Any picture in the material should be left out, while all other lines are copied exactly.

──────────

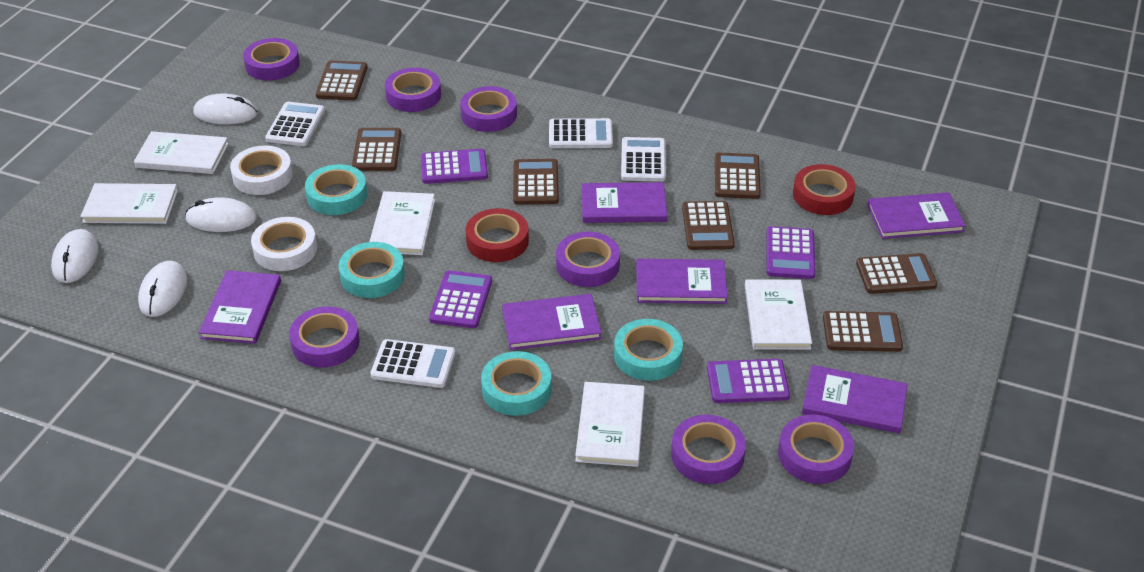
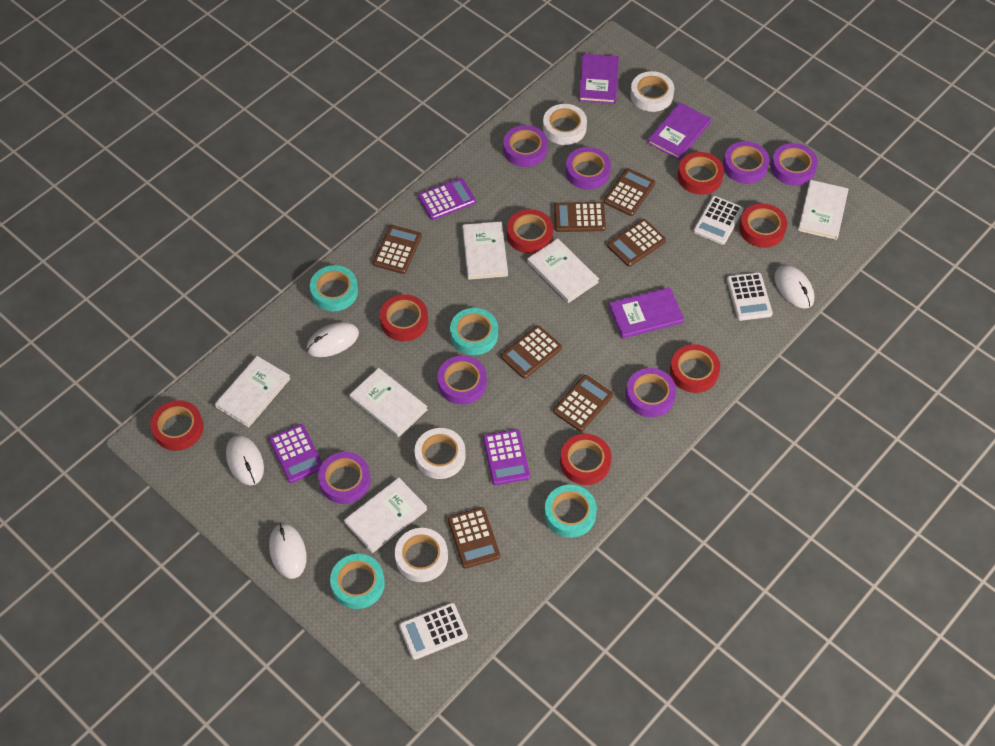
purple book: 6 -> 3
purple calculator: 4 -> 3
red tape: 2 -> 7
white book: 5 -> 6
white calculator: 4 -> 3
white tape: 2 -> 4

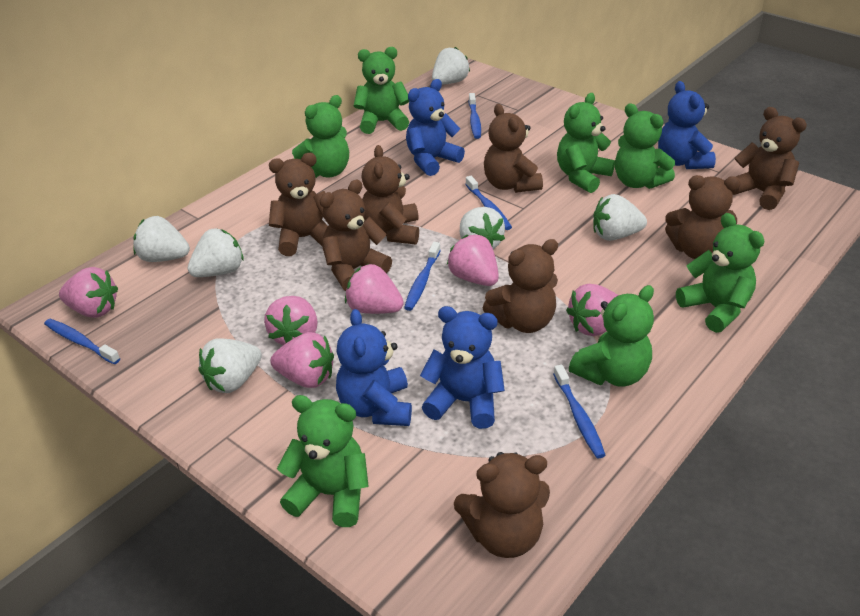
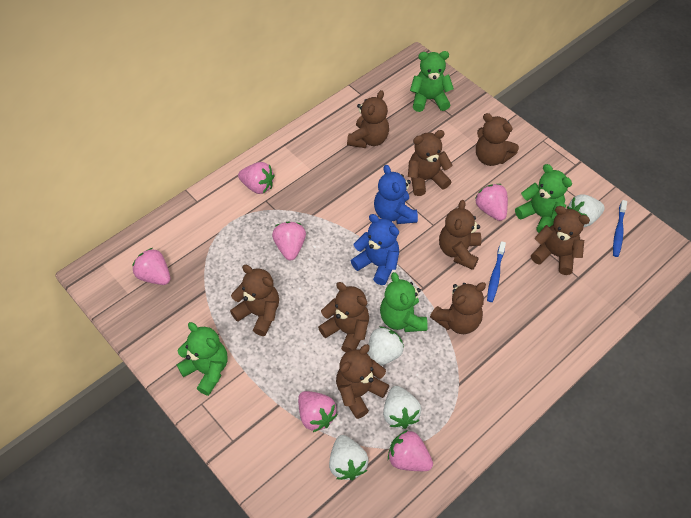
blue teddy bear: 4 -> 2
blue toothbrush: 5 -> 2
brown teddy bear: 8 -> 9
green teddy bear: 7 -> 4
white strawberry: 6 -> 4

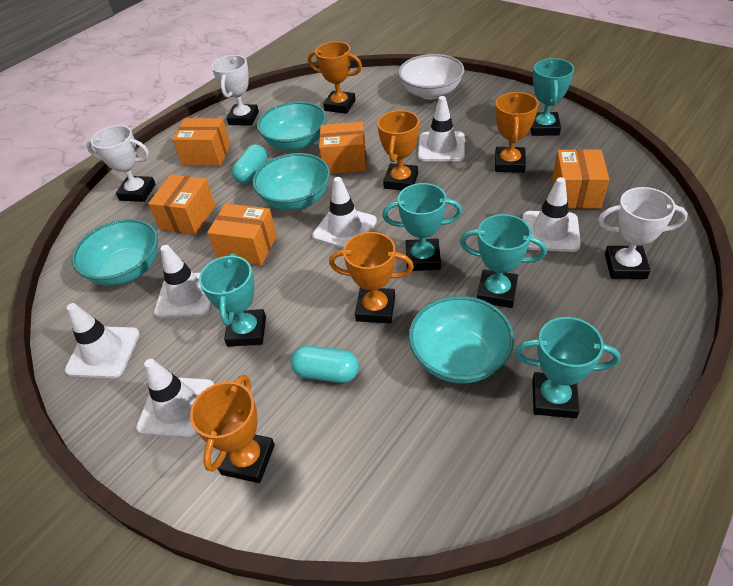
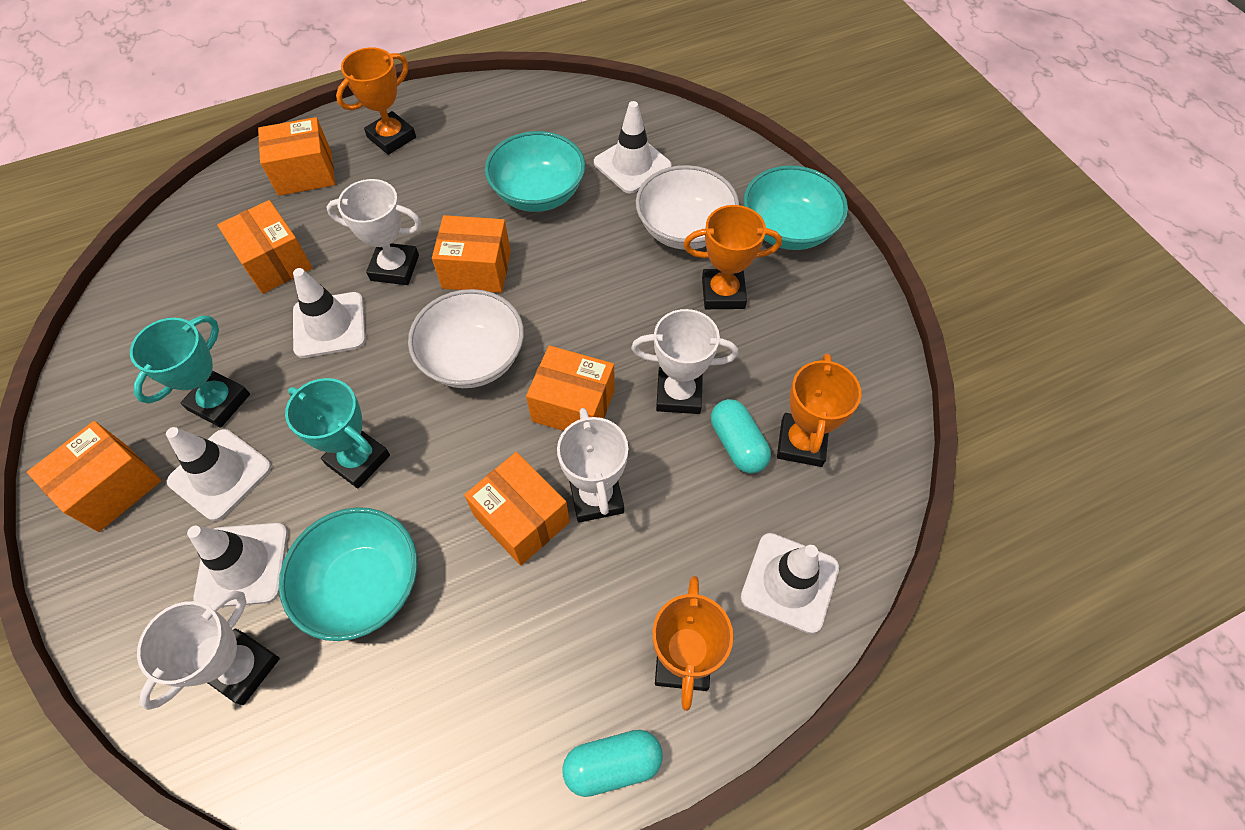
orange box: 5 -> 6
orange trophy: 5 -> 4
turquoise bowl: 4 -> 3
turquoise trophy: 5 -> 2
white bowl: 1 -> 2
white traffic cone: 6 -> 5
white trophy: 3 -> 4

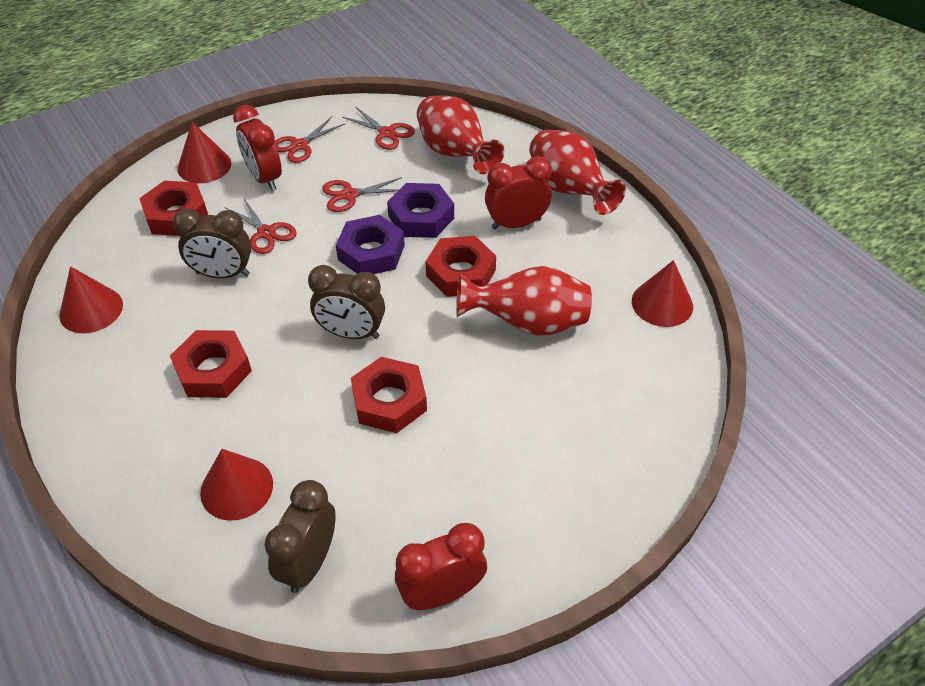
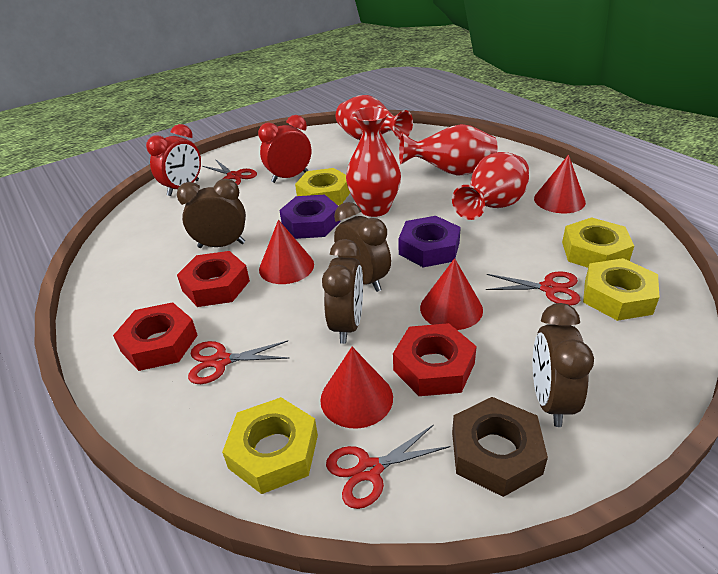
brown clock: 3 -> 4
brown nut: 0 -> 1
red clock: 3 -> 2
red nut: 4 -> 3
red vase: 3 -> 4
yellow nut: 0 -> 4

──────────

#### EXERCISE OUTPUT:
purple book: 6 -> 3
purple calculator: 4 -> 3
red tape: 2 -> 7
white book: 5 -> 6
white calculator: 4 -> 3
white tape: 2 -> 4

blue teddy bear: 4 -> 2
blue toothbrush: 5 -> 2
brown teddy bear: 8 -> 9
green teddy bear: 7 -> 4
white strawberry: 6 -> 4

orange box: 5 -> 6
orange trophy: 5 -> 4
turquoise bowl: 4 -> 3
turquoise trophy: 5 -> 2
white bowl: 1 -> 2
white traffic cone: 6 -> 5
white trophy: 3 -> 4

brown clock: 3 -> 4
brown nut: 0 -> 1
red clock: 3 -> 2
red nut: 4 -> 3
red vase: 3 -> 4
yellow nut: 0 -> 4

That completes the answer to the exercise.